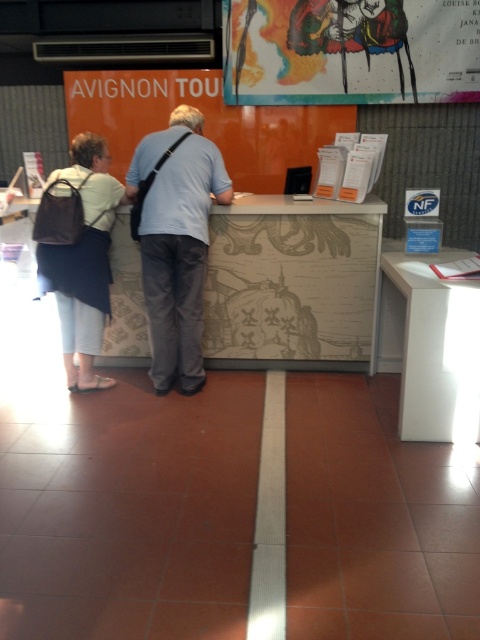
Question: Which point is closer to the camera?

Choices:
 (A) matte black backpack at left
 (B) white glossy table at lower right
 (C) light blue shirt at center
 (D) colorful painted figure at upper center

Answer: (B)

Question: Which is farther from the light blue shirt at center?

Choices:
 (A) white glossy table at lower right
 (B) matte black backpack at left
 (C) colorful painted figure at upper center

Answer: (C)

Question: Which object appears farthest from the camera in this image?

Choices:
 (A) colorful painted figure at upper center
 (B) light blue shirt at center
 (C) beige textured desk at center
 (D) white glossy table at lower right

Answer: (A)

Question: Is beige textured desk at center closer to the viewer compared to white glossy table at lower right?

Choices:
 (A) yes
 (B) no

Answer: (B)

Question: Can you confirm if beige textured desk at center is positioned to the right of white glossy table at lower right?

Choices:
 (A) yes
 (B) no

Answer: (B)

Question: Is colorful painted figure at upper center positioned at the back of light blue shirt at center?

Choices:
 (A) no
 (B) yes

Answer: (B)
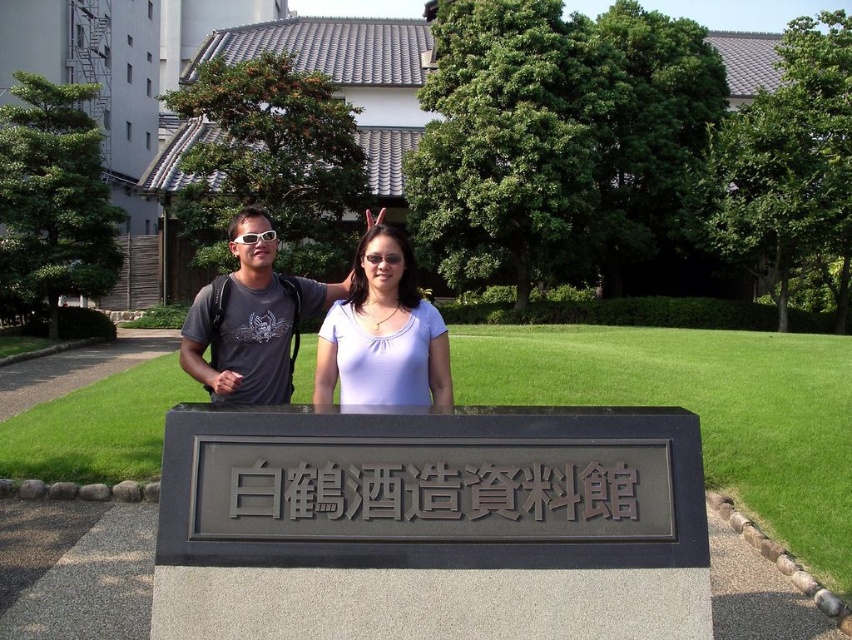
Who is positioned more to the right, black metal sign at center or matte black t-shirt at center?

Positioned to the right is black metal sign at center.

Does black metal sign at center have a smaller size compared to matte black t-shirt at center?

Actually, black metal sign at center might be larger than matte black t-shirt at center.

Who is more forward, (551,468) or (285,307)?

Point (551,468) is in front.

Where is `black metal sign at center`? black metal sign at center is located at coordinates (433, 490).

Between purple matte shirt at center and matte black t-shirt at center, which one is positioned lower?

purple matte shirt at center is below.

Can you confirm if purple matte shirt at center is positioned to the left of matte black t-shirt at center?

No, purple matte shirt at center is not to the left of matte black t-shirt at center.

What do you see at coordinates (383, 333) in the screenshot? Image resolution: width=852 pixels, height=640 pixels. I see `purple matte shirt at center` at bounding box center [383, 333].

The image size is (852, 640). What are the coordinates of `purple matte shirt at center` in the screenshot? It's located at (383, 333).

Does black metal sign at center appear on the left side of purple matte shirt at center?

No, black metal sign at center is not to the left of purple matte shirt at center.

Between black metal sign at center and purple matte shirt at center, which one appears on the left side from the viewer's perspective?

purple matte shirt at center

Between point (432, 515) and point (361, 380), which one is positioned in front?

Positioned in front is point (432, 515).

Locate an element on the screen. black metal sign at center is located at coordinates (433, 490).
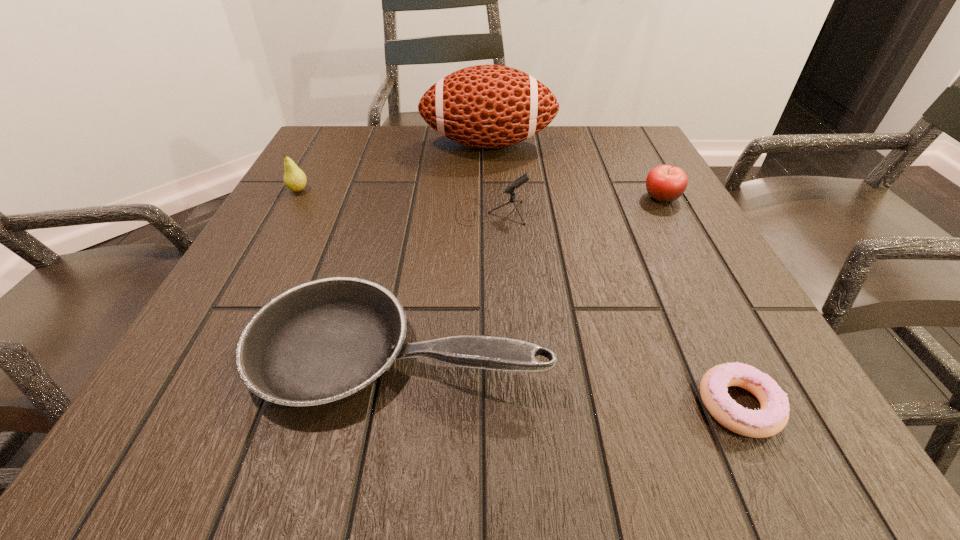
Locate an element on the screen. The image size is (960, 540). free space between the apple and the microphone is located at coordinates (577, 205).

Where is `vacant area between the leftmost object and the apple`? vacant area between the leftmost object and the apple is located at coordinates (480, 194).

Identify the location of blank region between the apple and the tallest object. This screenshot has width=960, height=540. (575, 171).

Locate an element on the screen. Image resolution: width=960 pixels, height=540 pixels. vacant region between the leftmost object and the frying pan is located at coordinates point(348,270).

Find the location of `vacant space that is in between the football and the microphone`. vacant space that is in between the football and the microphone is located at coordinates (490, 178).

Locate an element on the screen. The height and width of the screenshot is (540, 960). free area in between the apple and the leftmost object is located at coordinates (480, 194).

The width and height of the screenshot is (960, 540). In order to click on empty location between the pear and the doughnut in this screenshot , I will do `click(518, 298)`.

I want to click on free spot between the shortest object and the apple, so click(x=700, y=301).

Where is `vacant point located between the apple and the microphone`? This screenshot has width=960, height=540. vacant point located between the apple and the microphone is located at coordinates (577, 205).

Where is `vacant region between the microphone and the leftmost object`? Image resolution: width=960 pixels, height=540 pixels. vacant region between the microphone and the leftmost object is located at coordinates (396, 201).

============

* _WORK TO BE COMPLETED_
Identify each line in the items above that contains the word "size" and copy those lines.

* _REPLY_
Does black metal sign at center have a smaller size compared to matte black t-shirt at center?
The image size is (852, 640). What are the coordinates of `purple matte shirt at center` in the screenshot? It's located at (383, 333).
Locate an element on the screen. The image size is (960, 540). free space between the apple and the microphone is located at coordinates (577, 205).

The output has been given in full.